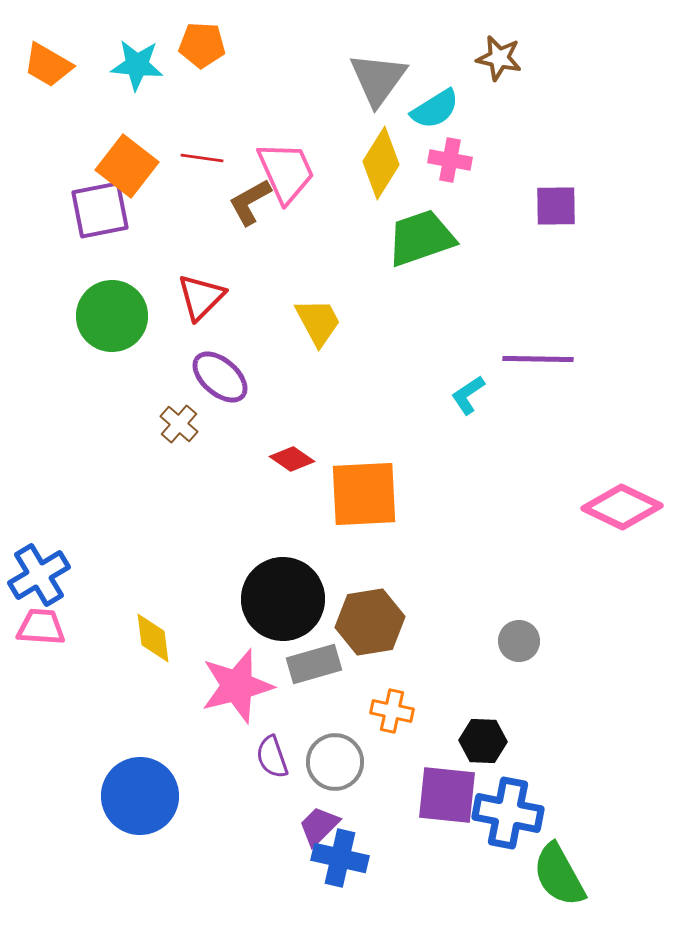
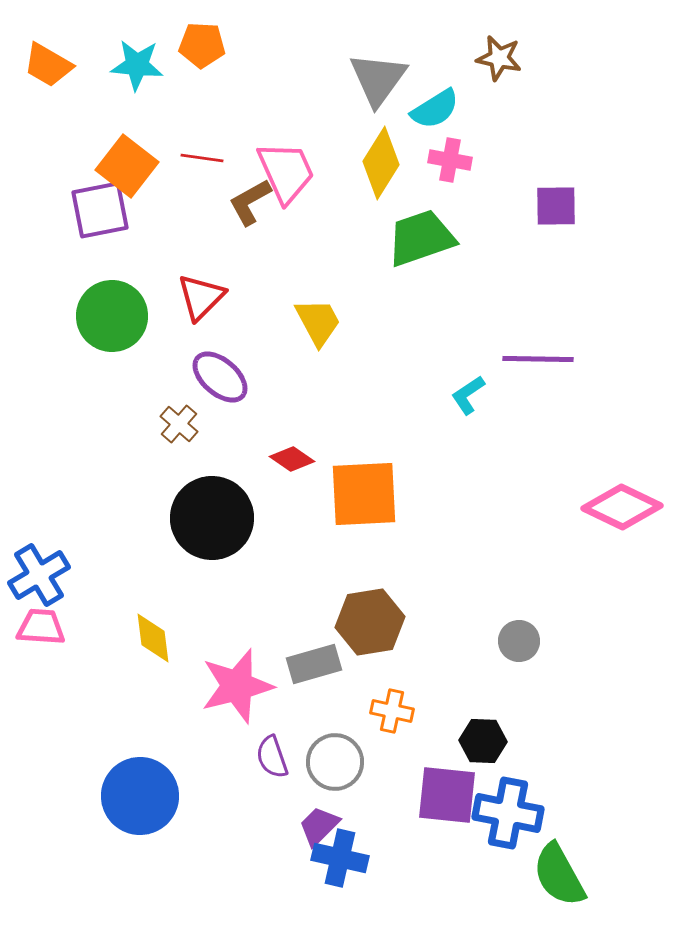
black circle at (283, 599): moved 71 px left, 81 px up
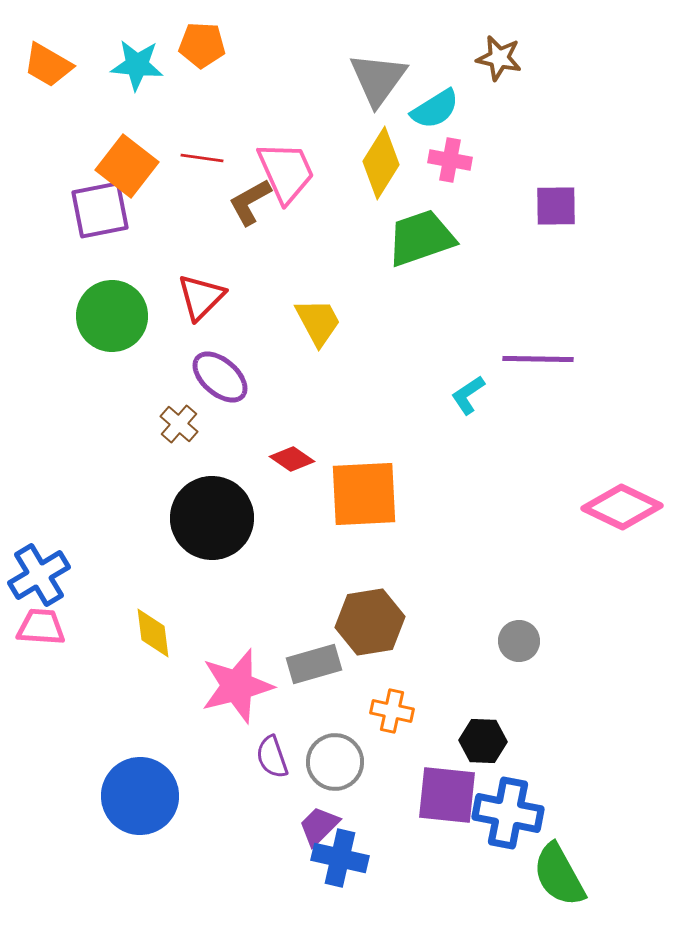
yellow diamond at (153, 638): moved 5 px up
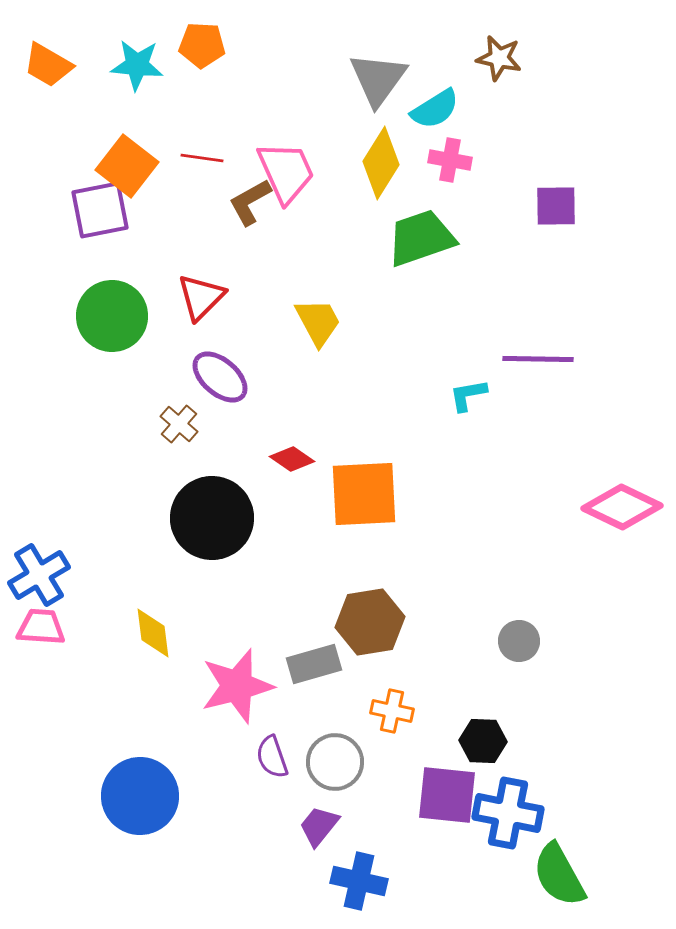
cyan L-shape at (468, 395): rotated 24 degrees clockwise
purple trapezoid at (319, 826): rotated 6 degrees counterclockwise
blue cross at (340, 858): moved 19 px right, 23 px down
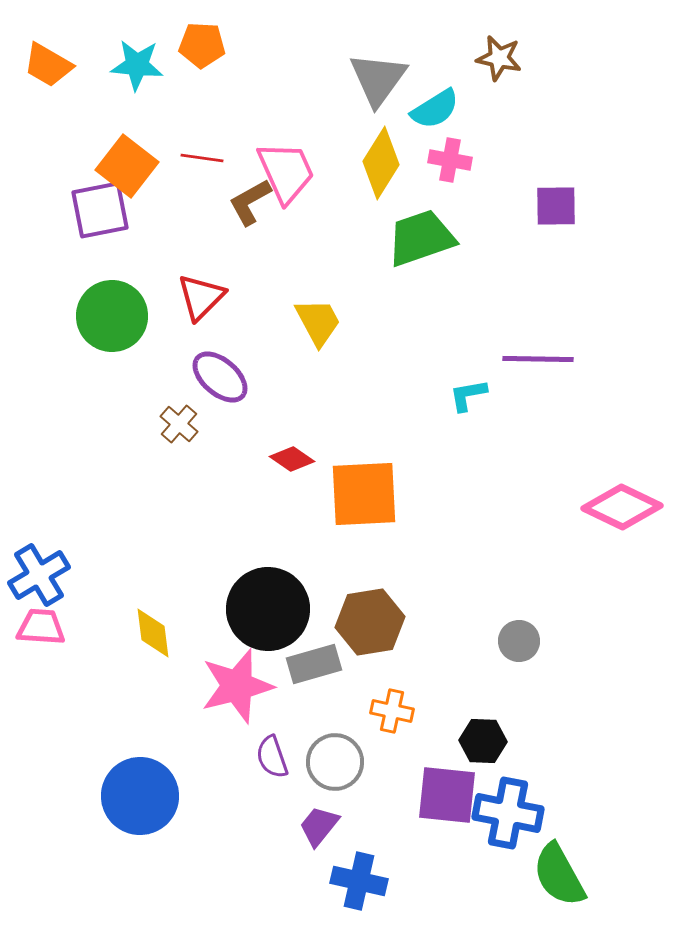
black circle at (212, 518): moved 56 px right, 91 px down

----------

» **Aufgabe**: Schreib alle Zeilen oben wortgetreu ab. Lass die Bilder dabei weg.

» **Musterlösung**:
black circle at (283, 599): moved 71 px left, 81 px up
yellow diamond at (153, 638): moved 5 px up
cyan L-shape at (468, 395): rotated 24 degrees clockwise
purple trapezoid at (319, 826): rotated 6 degrees counterclockwise
blue cross at (340, 858): moved 19 px right, 23 px down
black circle at (212, 518): moved 56 px right, 91 px down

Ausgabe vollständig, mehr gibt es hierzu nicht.